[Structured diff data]
━━━━━━

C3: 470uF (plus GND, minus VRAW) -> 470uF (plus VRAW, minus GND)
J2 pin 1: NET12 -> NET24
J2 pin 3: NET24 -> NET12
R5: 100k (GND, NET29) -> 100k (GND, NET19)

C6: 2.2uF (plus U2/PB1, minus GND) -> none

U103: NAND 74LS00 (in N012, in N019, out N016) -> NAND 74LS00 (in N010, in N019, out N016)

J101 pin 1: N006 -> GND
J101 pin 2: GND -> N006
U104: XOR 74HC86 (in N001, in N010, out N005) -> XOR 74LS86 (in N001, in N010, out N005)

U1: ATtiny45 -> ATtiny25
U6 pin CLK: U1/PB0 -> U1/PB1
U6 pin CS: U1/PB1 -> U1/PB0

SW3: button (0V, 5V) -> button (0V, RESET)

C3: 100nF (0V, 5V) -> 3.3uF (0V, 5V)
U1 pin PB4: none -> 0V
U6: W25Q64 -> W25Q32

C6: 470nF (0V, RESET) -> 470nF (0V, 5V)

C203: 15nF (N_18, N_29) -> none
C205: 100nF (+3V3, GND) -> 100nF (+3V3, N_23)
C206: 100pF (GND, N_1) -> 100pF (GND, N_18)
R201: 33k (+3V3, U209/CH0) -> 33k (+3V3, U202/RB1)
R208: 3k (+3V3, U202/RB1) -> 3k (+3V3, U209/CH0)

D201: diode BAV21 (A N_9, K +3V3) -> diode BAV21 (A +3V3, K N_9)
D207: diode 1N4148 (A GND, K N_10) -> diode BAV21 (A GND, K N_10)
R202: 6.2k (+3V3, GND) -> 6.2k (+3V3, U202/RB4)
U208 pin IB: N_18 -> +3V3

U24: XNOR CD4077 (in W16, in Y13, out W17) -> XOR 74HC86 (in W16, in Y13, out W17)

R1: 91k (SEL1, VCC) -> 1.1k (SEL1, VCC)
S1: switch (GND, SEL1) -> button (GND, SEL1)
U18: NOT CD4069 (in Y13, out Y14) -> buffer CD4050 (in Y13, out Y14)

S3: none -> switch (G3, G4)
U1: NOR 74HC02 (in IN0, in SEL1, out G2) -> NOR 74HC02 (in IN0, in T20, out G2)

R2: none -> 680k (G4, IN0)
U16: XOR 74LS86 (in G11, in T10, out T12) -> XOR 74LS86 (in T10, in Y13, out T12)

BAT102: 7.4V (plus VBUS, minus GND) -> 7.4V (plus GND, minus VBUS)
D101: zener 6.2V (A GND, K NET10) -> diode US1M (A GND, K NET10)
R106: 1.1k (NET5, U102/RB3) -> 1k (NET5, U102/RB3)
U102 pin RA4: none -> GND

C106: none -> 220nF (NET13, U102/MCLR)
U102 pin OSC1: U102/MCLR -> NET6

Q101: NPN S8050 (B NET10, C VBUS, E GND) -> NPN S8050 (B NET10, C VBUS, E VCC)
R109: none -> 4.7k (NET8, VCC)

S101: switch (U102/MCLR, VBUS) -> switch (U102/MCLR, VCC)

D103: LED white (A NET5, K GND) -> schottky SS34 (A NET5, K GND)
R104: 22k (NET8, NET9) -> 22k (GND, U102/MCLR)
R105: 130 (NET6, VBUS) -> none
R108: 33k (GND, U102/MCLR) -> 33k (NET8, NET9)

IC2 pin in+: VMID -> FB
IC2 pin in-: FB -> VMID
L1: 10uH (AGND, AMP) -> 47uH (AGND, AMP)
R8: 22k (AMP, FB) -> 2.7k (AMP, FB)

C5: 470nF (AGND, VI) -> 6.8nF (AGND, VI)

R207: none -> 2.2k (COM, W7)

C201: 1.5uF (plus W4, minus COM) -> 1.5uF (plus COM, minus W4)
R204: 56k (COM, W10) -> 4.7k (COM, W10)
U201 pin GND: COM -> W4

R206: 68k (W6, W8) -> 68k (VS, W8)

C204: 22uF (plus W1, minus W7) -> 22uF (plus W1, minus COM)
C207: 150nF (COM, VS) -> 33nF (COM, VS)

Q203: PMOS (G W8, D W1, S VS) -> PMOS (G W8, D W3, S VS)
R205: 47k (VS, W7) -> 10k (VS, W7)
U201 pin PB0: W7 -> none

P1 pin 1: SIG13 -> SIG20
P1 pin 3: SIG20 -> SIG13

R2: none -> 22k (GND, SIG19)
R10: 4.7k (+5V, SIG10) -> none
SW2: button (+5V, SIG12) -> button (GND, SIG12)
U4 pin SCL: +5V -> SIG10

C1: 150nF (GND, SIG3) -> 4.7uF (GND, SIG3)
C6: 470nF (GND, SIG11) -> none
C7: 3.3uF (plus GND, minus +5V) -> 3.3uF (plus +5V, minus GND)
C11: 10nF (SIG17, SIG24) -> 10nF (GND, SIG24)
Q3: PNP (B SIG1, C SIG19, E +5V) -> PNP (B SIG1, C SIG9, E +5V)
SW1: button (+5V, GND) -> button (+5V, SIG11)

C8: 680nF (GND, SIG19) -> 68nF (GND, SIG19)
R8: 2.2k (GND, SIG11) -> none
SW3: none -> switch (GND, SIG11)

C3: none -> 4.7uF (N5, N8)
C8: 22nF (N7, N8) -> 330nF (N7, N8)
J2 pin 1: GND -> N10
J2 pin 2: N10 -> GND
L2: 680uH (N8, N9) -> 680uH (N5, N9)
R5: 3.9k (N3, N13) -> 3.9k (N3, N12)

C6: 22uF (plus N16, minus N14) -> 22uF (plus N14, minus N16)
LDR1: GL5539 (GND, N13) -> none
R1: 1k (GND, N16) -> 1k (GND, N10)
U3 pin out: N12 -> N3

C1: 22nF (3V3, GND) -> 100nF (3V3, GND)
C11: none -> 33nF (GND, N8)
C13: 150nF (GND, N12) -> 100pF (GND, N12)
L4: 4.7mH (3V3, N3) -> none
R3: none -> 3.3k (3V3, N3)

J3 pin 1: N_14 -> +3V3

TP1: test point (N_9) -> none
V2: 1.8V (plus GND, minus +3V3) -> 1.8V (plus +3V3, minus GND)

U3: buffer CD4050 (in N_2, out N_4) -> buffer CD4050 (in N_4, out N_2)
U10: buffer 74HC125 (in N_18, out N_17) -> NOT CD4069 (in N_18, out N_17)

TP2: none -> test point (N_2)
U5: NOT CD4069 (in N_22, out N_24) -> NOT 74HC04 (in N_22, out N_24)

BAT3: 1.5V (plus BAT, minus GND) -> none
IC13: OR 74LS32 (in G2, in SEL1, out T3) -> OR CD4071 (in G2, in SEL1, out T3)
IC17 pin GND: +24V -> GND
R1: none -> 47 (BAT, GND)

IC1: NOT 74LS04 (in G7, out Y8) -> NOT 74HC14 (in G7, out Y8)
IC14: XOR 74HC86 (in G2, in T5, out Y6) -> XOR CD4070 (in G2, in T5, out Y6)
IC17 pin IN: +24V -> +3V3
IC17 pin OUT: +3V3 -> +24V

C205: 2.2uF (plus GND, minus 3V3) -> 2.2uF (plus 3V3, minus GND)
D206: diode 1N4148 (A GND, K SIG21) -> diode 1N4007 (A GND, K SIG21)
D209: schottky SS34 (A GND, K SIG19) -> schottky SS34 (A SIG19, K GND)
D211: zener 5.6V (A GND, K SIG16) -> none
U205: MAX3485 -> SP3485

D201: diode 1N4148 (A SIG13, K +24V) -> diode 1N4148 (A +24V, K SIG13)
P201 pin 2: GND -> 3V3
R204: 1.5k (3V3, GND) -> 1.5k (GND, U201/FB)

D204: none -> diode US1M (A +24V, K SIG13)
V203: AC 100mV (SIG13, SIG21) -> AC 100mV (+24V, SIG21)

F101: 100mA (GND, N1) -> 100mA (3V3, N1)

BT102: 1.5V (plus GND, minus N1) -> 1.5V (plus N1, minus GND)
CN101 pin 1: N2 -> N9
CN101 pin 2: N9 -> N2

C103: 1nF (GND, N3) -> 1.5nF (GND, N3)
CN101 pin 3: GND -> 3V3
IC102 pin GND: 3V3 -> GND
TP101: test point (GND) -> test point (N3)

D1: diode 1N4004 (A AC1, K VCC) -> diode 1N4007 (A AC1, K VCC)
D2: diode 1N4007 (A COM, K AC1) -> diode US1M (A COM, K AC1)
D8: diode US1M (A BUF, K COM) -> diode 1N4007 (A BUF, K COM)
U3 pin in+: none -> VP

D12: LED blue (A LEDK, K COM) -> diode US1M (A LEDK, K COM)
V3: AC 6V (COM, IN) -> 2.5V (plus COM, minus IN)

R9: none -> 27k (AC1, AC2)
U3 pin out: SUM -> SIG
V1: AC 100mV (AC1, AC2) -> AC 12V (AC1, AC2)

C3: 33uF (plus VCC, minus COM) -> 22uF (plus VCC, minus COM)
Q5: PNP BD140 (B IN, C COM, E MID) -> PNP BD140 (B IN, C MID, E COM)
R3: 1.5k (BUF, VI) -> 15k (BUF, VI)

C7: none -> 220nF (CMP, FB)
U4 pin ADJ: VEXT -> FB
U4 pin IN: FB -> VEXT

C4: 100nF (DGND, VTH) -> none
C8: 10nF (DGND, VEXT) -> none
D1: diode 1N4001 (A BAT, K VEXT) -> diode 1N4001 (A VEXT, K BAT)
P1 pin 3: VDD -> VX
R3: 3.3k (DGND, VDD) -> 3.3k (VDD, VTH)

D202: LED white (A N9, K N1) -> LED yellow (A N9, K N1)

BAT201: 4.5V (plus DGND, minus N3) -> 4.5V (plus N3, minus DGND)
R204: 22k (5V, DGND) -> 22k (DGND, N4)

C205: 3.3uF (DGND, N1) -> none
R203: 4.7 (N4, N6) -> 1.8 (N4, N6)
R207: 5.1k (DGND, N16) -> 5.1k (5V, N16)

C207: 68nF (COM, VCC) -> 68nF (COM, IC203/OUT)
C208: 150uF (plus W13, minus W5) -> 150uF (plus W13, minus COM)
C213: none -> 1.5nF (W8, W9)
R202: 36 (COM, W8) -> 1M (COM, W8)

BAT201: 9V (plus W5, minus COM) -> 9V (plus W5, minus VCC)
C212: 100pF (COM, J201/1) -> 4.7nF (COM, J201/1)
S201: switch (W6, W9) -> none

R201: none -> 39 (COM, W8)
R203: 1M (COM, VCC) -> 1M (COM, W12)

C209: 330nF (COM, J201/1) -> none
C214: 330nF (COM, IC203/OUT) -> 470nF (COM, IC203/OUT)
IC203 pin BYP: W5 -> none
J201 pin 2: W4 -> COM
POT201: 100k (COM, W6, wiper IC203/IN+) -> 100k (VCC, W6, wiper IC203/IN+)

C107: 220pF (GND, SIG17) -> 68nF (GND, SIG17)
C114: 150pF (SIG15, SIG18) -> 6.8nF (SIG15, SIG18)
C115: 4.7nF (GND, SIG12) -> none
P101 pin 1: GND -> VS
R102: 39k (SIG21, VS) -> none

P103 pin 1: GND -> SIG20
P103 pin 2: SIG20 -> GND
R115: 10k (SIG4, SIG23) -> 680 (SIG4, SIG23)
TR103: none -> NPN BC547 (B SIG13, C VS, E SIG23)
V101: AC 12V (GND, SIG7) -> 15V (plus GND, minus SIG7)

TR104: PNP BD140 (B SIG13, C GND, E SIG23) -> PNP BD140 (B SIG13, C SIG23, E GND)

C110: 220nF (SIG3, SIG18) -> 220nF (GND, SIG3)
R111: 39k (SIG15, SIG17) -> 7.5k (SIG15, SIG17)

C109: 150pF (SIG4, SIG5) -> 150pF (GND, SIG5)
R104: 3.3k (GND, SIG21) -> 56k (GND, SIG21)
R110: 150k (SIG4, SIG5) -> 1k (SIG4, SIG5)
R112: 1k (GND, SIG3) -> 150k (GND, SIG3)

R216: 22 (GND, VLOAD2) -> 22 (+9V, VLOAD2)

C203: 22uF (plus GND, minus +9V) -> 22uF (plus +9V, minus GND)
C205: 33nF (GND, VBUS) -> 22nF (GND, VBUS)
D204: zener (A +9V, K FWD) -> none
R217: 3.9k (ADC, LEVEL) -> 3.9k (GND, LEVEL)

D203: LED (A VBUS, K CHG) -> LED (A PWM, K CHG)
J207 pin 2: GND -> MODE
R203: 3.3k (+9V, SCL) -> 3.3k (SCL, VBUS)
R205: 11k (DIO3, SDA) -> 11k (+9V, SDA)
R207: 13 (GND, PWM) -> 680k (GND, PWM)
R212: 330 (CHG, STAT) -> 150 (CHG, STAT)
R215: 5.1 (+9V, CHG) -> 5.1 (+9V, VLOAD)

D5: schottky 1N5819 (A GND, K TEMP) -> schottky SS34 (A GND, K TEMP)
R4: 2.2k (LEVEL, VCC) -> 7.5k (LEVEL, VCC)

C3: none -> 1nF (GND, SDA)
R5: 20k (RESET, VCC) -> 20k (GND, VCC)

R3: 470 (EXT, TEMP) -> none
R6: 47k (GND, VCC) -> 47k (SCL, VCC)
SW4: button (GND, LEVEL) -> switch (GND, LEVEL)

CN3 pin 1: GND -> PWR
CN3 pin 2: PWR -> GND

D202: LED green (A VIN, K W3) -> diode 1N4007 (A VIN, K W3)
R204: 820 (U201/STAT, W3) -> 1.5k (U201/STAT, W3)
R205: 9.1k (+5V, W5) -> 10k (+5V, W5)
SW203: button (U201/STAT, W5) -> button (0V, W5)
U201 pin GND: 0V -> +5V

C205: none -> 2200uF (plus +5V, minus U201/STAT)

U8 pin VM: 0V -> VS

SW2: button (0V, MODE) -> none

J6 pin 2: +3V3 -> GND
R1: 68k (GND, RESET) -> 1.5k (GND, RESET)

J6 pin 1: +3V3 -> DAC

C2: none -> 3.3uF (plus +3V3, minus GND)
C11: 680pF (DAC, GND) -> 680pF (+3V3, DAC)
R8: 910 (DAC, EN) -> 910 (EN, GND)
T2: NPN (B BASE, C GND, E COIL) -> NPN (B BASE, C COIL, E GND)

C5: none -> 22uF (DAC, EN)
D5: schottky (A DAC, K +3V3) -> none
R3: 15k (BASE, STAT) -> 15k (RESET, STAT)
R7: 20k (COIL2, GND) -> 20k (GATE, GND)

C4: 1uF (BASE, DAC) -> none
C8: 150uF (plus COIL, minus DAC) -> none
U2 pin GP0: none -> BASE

━━━━━━

> _Exercise prompt_
Give back the line containing "CN3 pin 1: GND -> PWR" and all the lines after it through the end of the records, unchanged.

> _Written solution_
CN3 pin 1: GND -> PWR
CN3 pin 2: PWR -> GND

D202: LED green (A VIN, K W3) -> diode 1N4007 (A VIN, K W3)
R204: 820 (U201/STAT, W3) -> 1.5k (U201/STAT, W3)
R205: 9.1k (+5V, W5) -> 10k (+5V, W5)
SW203: button (U201/STAT, W5) -> button (0V, W5)
U201 pin GND: 0V -> +5V

C205: none -> 2200uF (plus +5V, minus U201/STAT)

U8 pin VM: 0V -> VS

SW2: button (0V, MODE) -> none

J6 pin 2: +3V3 -> GND
R1: 68k (GND, RESET) -> 1.5k (GND, RESET)

J6 pin 1: +3V3 -> DAC

C2: none -> 3.3uF (plus +3V3, minus GND)
C11: 680pF (DAC, GND) -> 680pF (+3V3, DAC)
R8: 910 (DAC, EN) -> 910 (EN, GND)
T2: NPN (B BASE, C GND, E COIL) -> NPN (B BASE, C COIL, E GND)

C5: none -> 22uF (DAC, EN)
D5: schottky (A DAC, K +3V3) -> none
R3: 15k (BASE, STAT) -> 15k (RESET, STAT)
R7: 20k (COIL2, GND) -> 20k (GATE, GND)

C4: 1uF (BASE, DAC) -> none
C8: 150uF (plus COIL, minus DAC) -> none
U2 pin GP0: none -> BASE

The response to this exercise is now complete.